Excerpts from a dataset:
------------------------------------

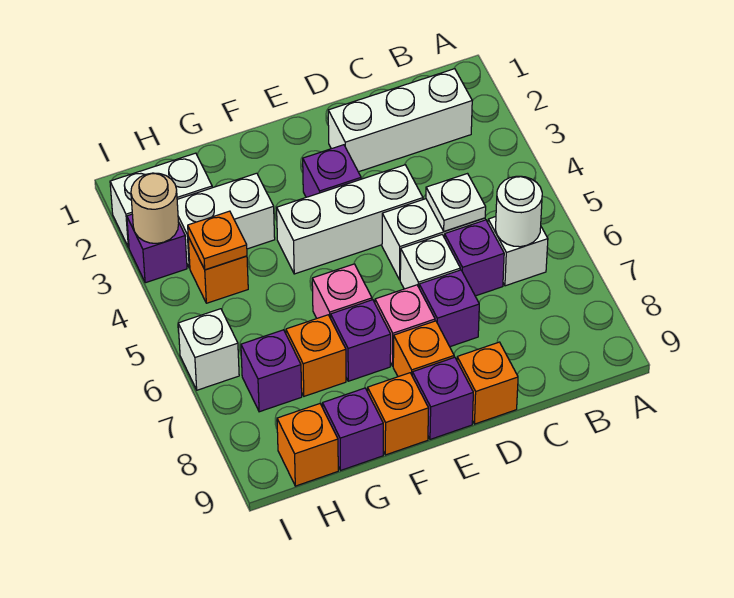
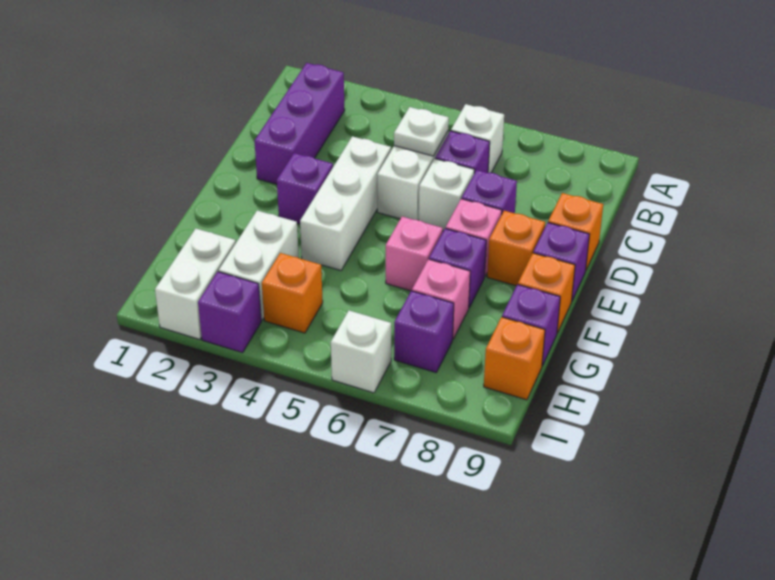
white brick B2:D2 level 1 -> purple brick B2:D2 level 1
white round brick B6 level 2 -> none
orange brick G7 level 1 -> pink brick G7 level 1
orange plate H4 level 2 -> none
tan round brick I3 level 2 -> none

------------------------------------

**WHAT THE TASK ASKS**
Please transcribe exactly the line containing "orange brick G7" and every line after it through the end of the records, and nothing else.

**THE COMPLETED TASK**
orange brick G7 level 1 -> pink brick G7 level 1
orange plate H4 level 2 -> none
tan round brick I3 level 2 -> none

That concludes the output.